Difference listings
= = =

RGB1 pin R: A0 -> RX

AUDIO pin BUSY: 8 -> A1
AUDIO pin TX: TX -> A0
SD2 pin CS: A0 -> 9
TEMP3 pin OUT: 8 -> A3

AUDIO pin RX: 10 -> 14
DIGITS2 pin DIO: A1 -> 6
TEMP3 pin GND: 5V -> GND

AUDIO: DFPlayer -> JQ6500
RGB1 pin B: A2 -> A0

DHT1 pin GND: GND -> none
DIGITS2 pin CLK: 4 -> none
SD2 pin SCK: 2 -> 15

= = =

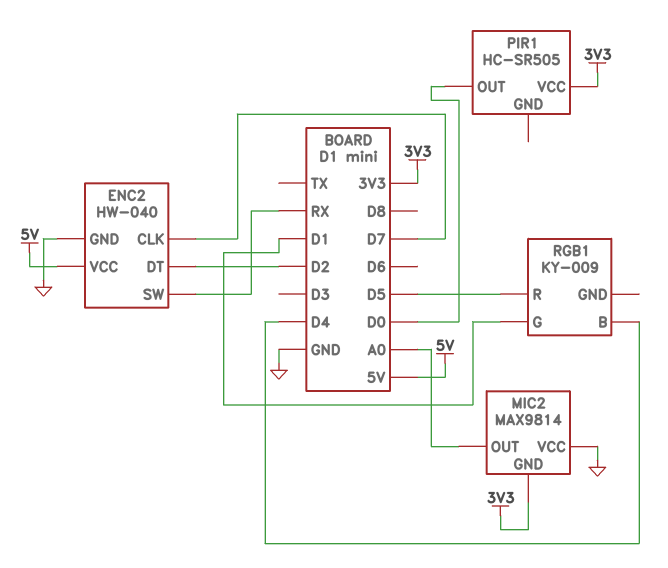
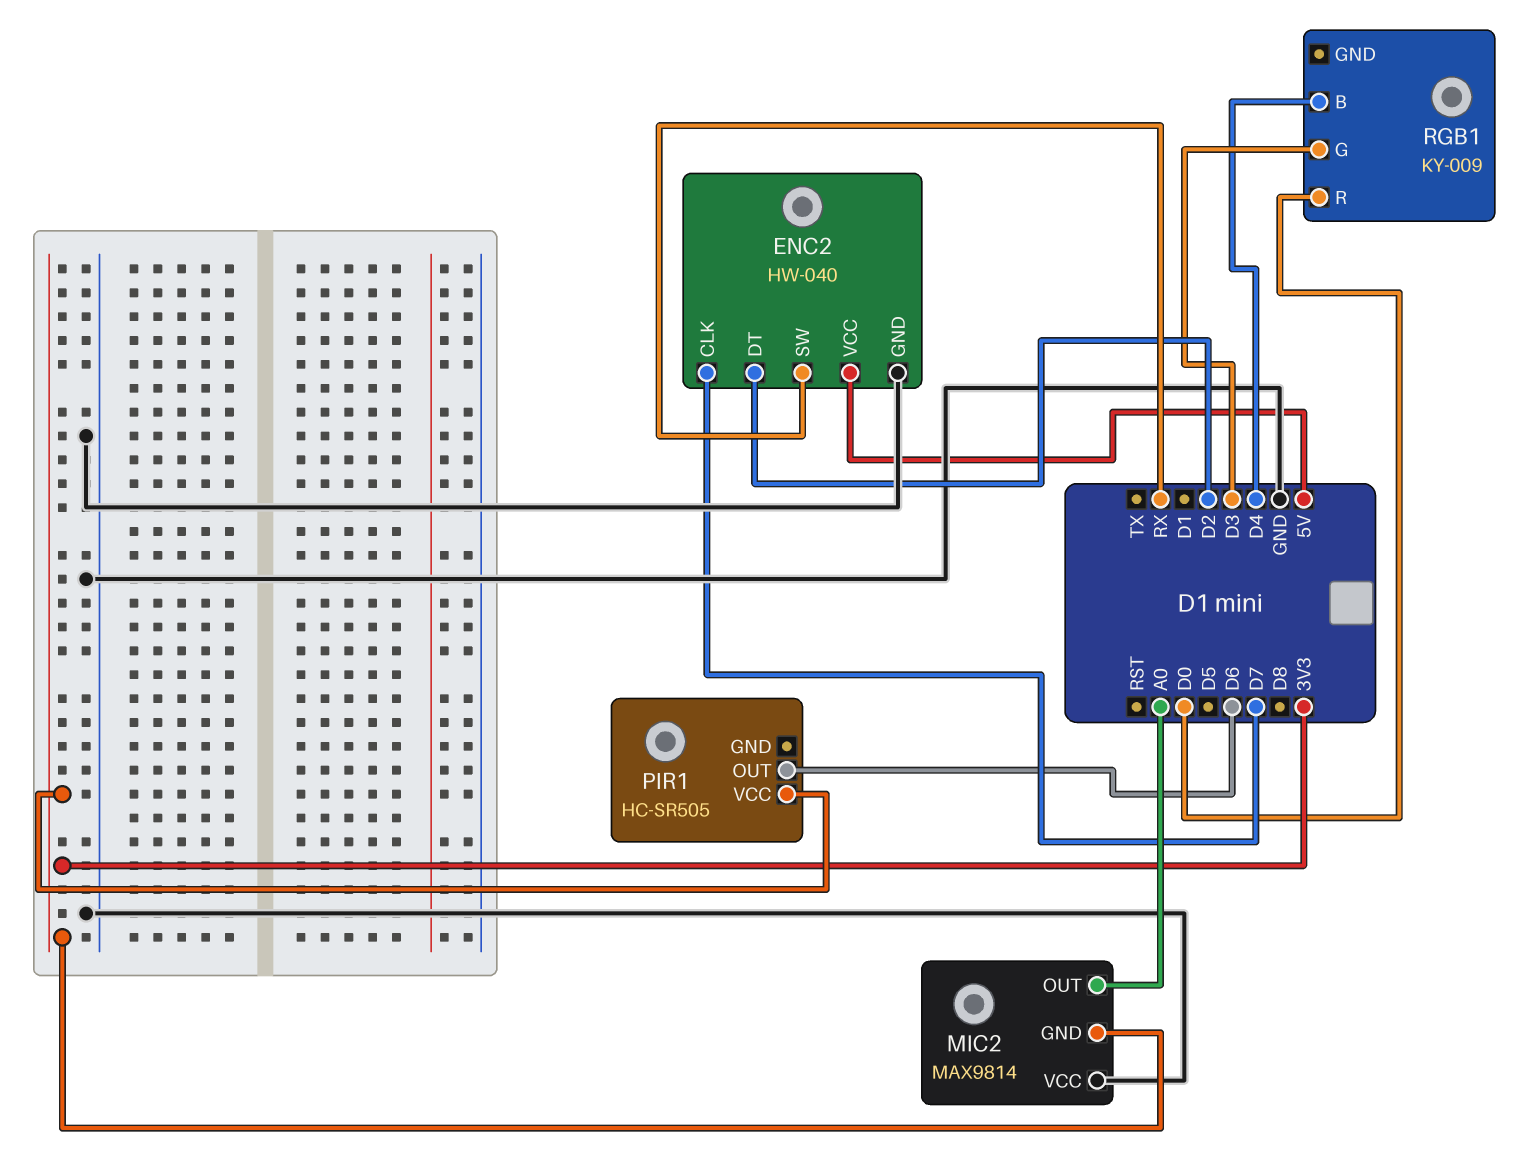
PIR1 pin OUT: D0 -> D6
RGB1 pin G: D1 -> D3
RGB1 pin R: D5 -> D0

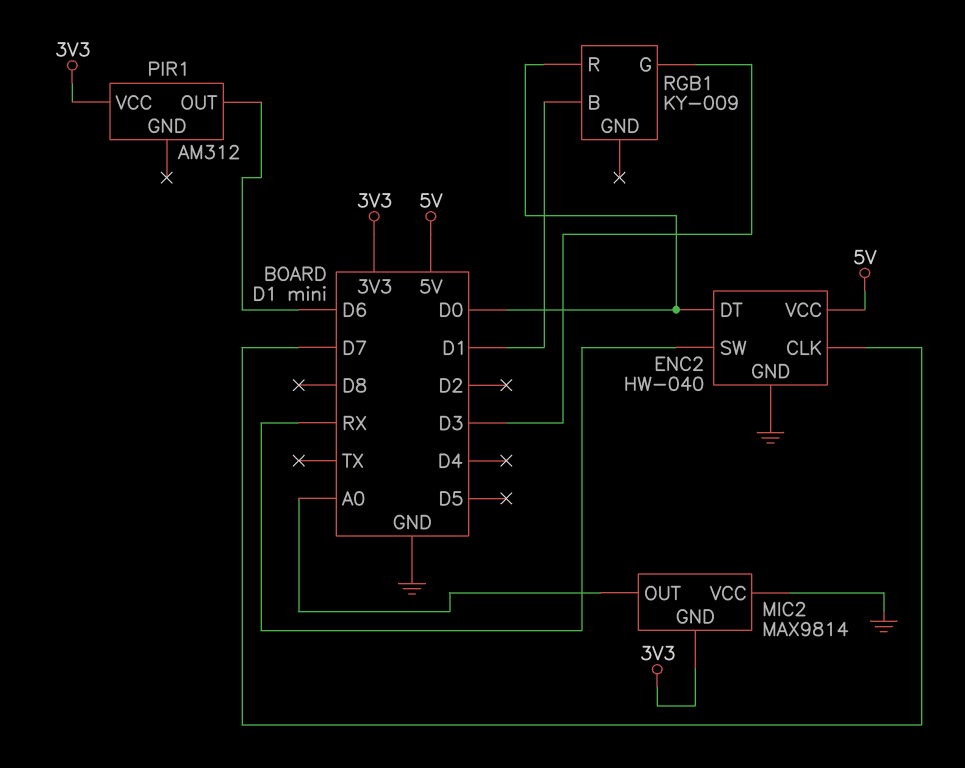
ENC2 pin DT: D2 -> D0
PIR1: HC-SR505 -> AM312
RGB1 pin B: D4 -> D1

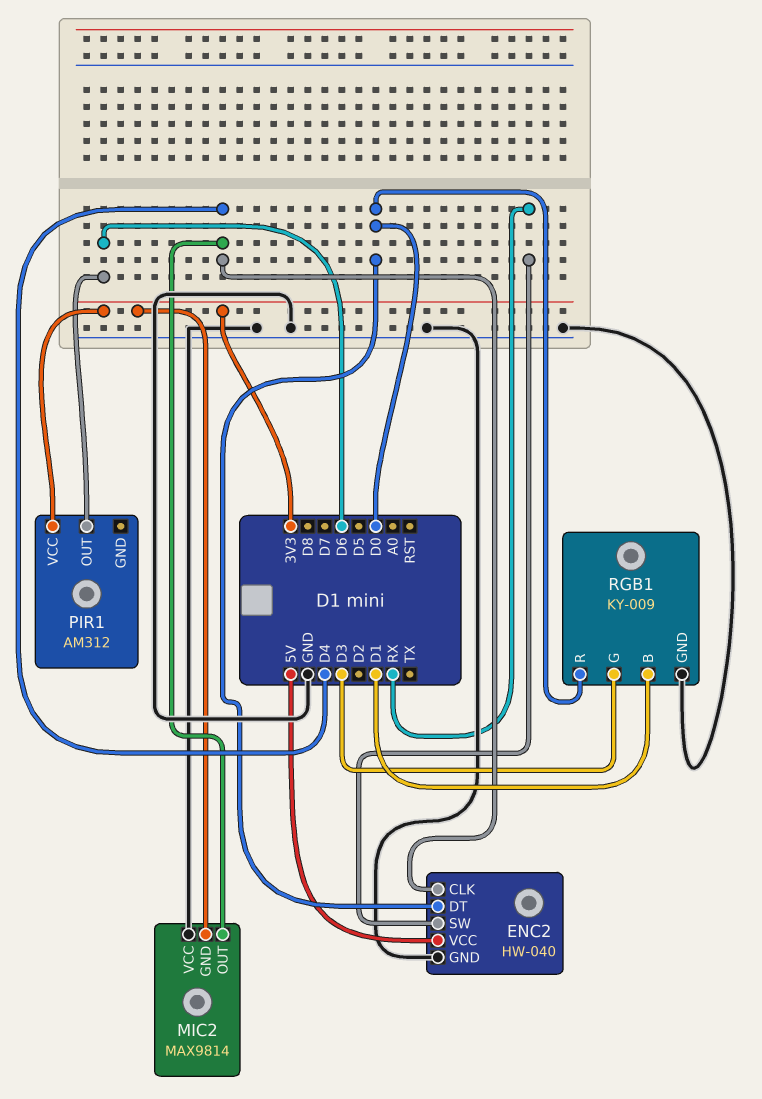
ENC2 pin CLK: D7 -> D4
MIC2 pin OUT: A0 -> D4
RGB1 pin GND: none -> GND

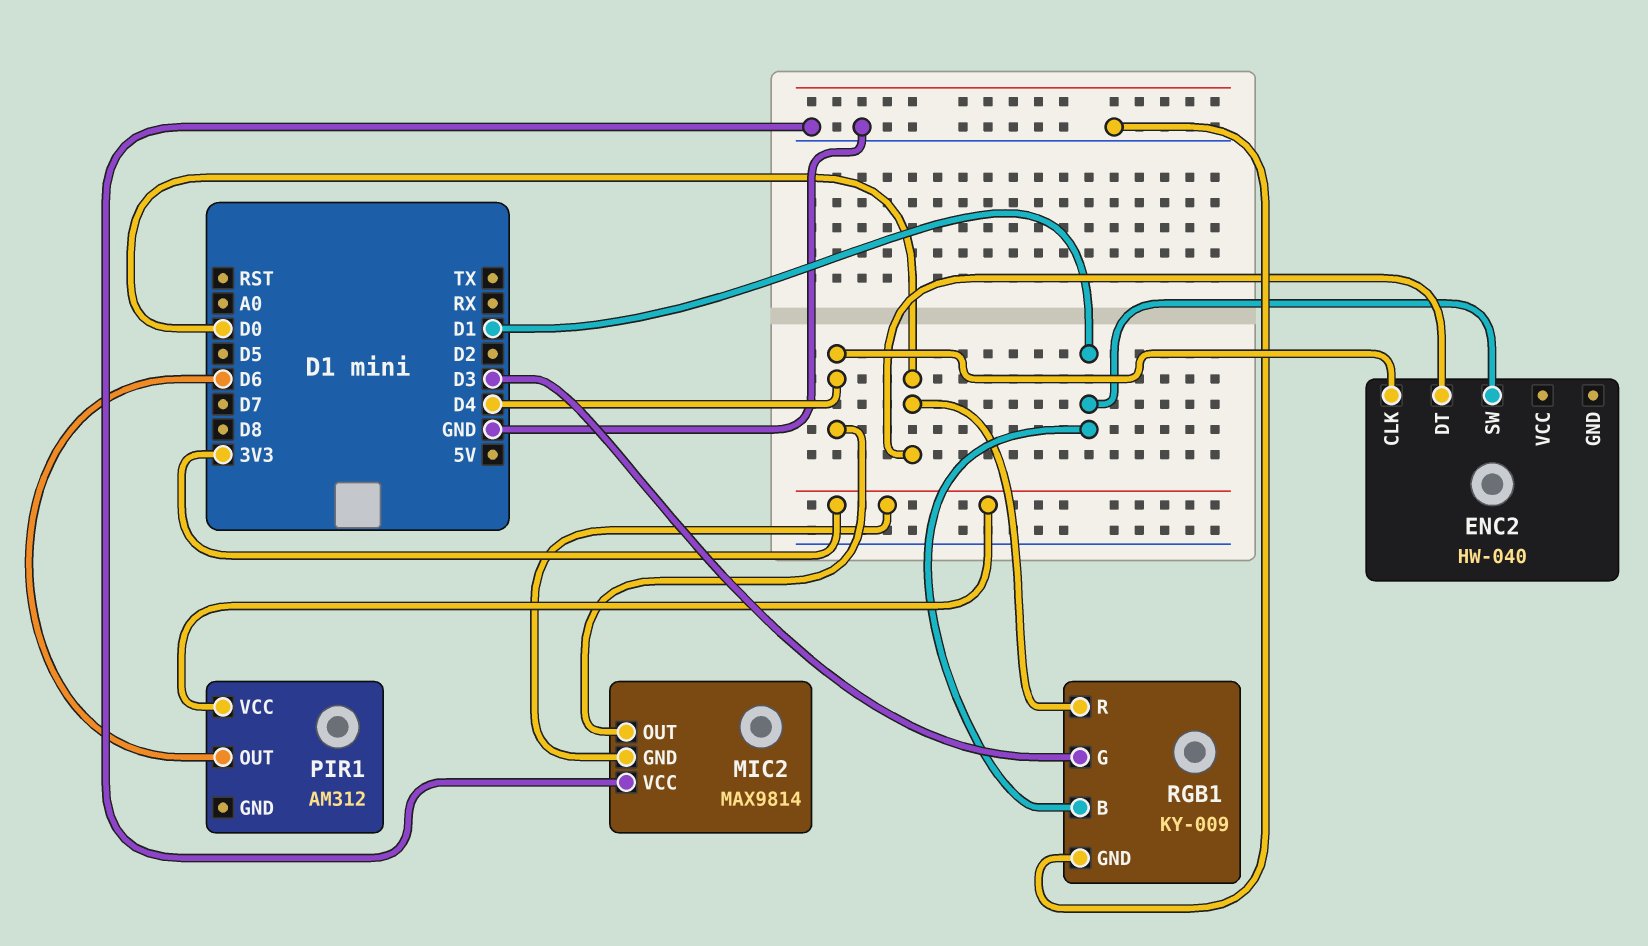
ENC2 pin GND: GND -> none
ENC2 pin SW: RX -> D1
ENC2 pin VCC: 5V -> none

= = =

* YOUR INSTRUCTIONS
Could you restate word for word the lines above, from the one that contains "RGB1 pin B: A2 -> A0" through the one that contains "SD2 pin SCK: 2 -> 15", and no others?

* RESULT FOR THIS EXERCISE
RGB1 pin B: A2 -> A0

DHT1 pin GND: GND -> none
DIGITS2 pin CLK: 4 -> none
SD2 pin SCK: 2 -> 15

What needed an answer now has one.